Exercise aim
Locate the string "TRIG" throughout the material and copy every line in which it occurs.

Input data
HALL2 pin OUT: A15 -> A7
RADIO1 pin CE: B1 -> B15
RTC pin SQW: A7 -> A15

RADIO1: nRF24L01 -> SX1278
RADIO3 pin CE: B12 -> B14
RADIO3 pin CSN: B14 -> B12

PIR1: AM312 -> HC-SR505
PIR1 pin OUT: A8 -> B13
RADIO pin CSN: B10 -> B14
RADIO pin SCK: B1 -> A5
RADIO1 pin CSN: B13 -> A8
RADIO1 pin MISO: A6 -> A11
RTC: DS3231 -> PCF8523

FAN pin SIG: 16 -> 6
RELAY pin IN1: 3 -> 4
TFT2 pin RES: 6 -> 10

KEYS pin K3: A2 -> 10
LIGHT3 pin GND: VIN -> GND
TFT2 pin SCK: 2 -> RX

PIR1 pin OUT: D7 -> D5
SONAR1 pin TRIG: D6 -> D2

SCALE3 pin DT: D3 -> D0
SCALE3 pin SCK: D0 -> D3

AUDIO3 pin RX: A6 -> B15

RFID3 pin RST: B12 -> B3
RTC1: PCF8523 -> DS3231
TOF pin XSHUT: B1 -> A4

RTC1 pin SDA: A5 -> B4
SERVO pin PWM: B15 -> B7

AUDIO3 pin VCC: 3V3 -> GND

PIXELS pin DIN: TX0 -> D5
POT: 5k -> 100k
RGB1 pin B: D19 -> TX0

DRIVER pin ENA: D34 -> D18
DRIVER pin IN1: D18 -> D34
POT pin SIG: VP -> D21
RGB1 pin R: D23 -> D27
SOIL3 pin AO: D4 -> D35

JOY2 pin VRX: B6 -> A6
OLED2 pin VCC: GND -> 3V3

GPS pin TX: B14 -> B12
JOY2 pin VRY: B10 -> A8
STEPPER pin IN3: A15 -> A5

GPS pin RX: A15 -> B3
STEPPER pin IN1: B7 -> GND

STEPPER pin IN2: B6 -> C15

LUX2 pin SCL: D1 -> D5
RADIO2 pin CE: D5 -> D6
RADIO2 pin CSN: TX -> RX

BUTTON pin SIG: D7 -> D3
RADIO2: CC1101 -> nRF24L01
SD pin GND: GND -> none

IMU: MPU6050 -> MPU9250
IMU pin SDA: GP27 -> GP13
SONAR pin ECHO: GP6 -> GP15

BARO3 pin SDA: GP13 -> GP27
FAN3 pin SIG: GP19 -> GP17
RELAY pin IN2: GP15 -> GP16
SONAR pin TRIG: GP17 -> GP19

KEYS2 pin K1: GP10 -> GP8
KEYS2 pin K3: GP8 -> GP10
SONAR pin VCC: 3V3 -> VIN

Response to the exercise
SONAR1 pin TRIG: D6 -> D2
SONAR pin TRIG: GP17 -> GP19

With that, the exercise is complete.